# PROMPT
A word-for-word copy of the lines from the one holding "D4: none -> LED (A COM, K N8)" through the final line of the records below is the only output asked for.

# DATA TO USE
Content starts

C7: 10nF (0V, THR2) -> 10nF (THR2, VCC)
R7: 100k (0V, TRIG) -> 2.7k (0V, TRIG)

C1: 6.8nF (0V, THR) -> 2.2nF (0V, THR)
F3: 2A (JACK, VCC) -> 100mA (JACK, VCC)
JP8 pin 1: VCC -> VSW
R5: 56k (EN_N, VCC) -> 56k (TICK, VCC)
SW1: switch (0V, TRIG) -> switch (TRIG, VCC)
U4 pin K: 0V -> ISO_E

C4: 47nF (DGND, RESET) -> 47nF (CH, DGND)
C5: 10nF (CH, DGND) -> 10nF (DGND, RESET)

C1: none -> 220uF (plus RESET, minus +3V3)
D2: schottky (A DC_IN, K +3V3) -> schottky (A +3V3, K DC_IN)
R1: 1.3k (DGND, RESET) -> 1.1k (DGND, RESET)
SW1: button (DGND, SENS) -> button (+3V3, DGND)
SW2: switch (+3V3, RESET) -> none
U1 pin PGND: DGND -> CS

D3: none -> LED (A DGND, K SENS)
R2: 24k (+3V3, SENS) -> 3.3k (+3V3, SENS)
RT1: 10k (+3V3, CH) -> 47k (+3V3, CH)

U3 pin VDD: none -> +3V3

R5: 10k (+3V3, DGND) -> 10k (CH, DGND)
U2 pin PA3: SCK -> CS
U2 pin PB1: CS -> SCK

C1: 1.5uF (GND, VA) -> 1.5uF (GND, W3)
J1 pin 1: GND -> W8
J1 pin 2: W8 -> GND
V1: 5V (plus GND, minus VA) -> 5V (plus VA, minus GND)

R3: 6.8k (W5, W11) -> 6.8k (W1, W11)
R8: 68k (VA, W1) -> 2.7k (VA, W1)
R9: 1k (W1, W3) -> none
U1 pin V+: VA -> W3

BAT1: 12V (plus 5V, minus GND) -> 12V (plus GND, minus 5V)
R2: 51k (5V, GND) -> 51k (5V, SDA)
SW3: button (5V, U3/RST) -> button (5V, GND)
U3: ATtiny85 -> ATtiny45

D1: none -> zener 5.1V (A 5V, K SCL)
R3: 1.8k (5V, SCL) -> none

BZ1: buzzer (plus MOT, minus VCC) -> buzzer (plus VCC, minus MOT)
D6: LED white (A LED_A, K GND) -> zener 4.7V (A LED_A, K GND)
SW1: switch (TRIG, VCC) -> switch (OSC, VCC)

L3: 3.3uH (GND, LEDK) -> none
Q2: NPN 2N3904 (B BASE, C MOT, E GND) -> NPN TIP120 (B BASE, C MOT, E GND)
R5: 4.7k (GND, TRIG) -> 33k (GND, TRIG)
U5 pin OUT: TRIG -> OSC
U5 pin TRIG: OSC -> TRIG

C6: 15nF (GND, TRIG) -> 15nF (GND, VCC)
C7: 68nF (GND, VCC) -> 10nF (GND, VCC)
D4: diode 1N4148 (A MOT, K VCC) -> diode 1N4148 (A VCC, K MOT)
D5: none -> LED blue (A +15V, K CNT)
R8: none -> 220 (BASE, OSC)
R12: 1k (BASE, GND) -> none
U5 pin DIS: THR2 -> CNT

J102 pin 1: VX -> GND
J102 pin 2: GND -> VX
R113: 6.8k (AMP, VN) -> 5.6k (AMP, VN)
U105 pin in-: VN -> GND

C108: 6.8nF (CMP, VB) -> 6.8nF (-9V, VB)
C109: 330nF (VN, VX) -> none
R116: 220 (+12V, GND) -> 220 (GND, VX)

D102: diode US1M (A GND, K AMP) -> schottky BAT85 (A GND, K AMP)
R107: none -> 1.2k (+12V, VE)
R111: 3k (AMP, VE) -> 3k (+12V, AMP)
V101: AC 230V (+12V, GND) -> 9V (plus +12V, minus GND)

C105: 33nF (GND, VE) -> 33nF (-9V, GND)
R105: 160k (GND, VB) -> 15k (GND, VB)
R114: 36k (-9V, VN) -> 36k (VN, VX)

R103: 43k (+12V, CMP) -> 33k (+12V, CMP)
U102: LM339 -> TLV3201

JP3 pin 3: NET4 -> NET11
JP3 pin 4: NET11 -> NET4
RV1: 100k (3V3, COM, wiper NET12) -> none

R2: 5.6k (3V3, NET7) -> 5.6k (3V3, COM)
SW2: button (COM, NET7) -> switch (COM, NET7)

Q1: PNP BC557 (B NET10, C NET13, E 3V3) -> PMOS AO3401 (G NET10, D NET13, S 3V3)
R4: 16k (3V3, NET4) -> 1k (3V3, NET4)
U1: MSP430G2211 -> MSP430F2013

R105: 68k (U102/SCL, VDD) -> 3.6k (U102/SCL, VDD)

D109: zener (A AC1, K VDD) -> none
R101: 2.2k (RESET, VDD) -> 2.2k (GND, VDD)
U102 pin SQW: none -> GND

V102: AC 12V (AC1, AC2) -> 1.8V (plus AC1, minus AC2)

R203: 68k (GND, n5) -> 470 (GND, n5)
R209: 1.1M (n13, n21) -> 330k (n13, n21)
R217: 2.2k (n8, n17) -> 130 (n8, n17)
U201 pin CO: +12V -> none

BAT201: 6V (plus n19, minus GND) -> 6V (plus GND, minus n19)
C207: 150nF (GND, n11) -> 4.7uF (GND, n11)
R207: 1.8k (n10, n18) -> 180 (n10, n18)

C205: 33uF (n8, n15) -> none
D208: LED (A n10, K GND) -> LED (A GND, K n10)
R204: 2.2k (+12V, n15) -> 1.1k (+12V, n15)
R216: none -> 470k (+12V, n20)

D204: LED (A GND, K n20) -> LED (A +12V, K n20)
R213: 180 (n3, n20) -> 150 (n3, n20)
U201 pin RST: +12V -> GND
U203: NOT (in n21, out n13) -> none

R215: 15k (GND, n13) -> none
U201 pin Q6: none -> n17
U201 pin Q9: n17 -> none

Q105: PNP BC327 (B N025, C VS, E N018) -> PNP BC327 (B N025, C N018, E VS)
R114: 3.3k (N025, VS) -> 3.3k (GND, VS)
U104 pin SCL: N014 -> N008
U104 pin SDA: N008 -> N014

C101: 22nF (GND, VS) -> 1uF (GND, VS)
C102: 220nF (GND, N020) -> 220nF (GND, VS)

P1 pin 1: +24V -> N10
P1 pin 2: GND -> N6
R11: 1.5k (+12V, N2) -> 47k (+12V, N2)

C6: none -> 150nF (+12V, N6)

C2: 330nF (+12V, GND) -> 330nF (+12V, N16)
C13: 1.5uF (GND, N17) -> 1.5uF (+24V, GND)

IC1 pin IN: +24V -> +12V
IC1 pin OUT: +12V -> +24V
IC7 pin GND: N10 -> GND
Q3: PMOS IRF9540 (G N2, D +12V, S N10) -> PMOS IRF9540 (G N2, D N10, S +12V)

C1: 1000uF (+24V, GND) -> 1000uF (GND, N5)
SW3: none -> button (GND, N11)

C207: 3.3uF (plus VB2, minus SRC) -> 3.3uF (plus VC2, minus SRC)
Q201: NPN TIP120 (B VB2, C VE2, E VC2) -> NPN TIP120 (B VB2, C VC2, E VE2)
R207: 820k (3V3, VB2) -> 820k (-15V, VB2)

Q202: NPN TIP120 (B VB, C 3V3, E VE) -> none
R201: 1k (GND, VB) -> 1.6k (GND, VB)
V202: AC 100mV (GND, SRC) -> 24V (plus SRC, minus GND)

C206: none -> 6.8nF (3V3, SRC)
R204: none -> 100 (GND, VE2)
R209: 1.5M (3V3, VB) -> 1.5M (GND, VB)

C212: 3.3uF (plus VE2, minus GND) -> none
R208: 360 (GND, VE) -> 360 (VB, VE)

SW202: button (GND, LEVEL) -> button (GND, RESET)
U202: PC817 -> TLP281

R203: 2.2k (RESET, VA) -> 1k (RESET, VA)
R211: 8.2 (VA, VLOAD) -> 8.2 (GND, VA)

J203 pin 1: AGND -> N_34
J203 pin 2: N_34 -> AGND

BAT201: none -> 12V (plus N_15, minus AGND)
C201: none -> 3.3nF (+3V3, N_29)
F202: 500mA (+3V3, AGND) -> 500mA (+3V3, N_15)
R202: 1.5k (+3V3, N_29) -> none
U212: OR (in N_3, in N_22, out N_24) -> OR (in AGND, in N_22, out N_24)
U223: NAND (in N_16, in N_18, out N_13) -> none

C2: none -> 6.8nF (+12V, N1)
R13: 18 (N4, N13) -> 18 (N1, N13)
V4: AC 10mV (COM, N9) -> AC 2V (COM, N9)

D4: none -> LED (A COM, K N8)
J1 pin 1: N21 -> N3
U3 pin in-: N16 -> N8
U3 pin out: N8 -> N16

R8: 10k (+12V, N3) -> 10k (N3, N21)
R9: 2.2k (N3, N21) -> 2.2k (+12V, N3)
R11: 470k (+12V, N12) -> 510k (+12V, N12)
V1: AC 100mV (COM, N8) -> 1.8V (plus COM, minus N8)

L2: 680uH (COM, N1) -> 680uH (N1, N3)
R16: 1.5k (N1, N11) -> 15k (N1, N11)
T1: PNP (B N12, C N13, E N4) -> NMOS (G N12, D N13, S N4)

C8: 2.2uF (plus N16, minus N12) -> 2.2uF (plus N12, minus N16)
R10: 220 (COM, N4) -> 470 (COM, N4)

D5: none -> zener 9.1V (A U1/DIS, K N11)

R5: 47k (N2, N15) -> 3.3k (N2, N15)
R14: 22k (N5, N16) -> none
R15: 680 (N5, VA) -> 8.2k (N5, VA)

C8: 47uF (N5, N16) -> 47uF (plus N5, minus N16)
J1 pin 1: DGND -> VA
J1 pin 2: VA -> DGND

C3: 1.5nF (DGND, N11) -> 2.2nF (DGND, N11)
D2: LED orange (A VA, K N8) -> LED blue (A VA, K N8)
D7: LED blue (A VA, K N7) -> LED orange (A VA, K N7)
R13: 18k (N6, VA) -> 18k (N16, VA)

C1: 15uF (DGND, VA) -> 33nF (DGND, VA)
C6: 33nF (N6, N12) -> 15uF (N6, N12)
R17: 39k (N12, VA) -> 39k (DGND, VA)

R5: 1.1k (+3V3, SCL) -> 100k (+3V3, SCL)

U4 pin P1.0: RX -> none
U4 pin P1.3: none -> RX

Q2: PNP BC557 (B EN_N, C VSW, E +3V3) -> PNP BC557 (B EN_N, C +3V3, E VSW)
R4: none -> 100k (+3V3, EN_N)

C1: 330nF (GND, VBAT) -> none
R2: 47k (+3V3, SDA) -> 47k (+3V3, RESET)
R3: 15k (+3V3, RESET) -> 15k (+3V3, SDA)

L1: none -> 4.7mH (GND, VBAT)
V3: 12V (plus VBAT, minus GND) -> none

Content ends

# SOLUTION FOR THIS PROBLEM
D4: none -> LED (A COM, K N8)
J1 pin 1: N21 -> N3
U3 pin in-: N16 -> N8
U3 pin out: N8 -> N16

R8: 10k (+12V, N3) -> 10k (N3, N21)
R9: 2.2k (N3, N21) -> 2.2k (+12V, N3)
R11: 470k (+12V, N12) -> 510k (+12V, N12)
V1: AC 100mV (COM, N8) -> 1.8V (plus COM, minus N8)

L2: 680uH (COM, N1) -> 680uH (N1, N3)
R16: 1.5k (N1, N11) -> 15k (N1, N11)
T1: PNP (B N12, C N13, E N4) -> NMOS (G N12, D N13, S N4)

C8: 2.2uF (plus N16, minus N12) -> 2.2uF (plus N12, minus N16)
R10: 220 (COM, N4) -> 470 (COM, N4)

D5: none -> zener 9.1V (A U1/DIS, K N11)

R5: 47k (N2, N15) -> 3.3k (N2, N15)
R14: 22k (N5, N16) -> none
R15: 680 (N5, VA) -> 8.2k (N5, VA)

C8: 47uF (N5, N16) -> 47uF (plus N5, minus N16)
J1 pin 1: DGND -> VA
J1 pin 2: VA -> DGND

C3: 1.5nF (DGND, N11) -> 2.2nF (DGND, N11)
D2: LED orange (A VA, K N8) -> LED blue (A VA, K N8)
D7: LED blue (A VA, K N7) -> LED orange (A VA, K N7)
R13: 18k (N6, VA) -> 18k (N16, VA)

C1: 15uF (DGND, VA) -> 33nF (DGND, VA)
C6: 33nF (N6, N12) -> 15uF (N6, N12)
R17: 39k (N12, VA) -> 39k (DGND, VA)

R5: 1.1k (+3V3, SCL) -> 100k (+3V3, SCL)

U4 pin P1.0: RX -> none
U4 pin P1.3: none -> RX

Q2: PNP BC557 (B EN_N, C VSW, E +3V3) -> PNP BC557 (B EN_N, C +3V3, E VSW)
R4: none -> 100k (+3V3, EN_N)

C1: 330nF (GND, VBAT) -> none
R2: 47k (+3V3, SDA) -> 47k (+3V3, RESET)
R3: 15k (+3V3, RESET) -> 15k (+3V3, SDA)

L1: none -> 4.7mH (GND, VBAT)
V3: 12V (plus VBAT, minus GND) -> none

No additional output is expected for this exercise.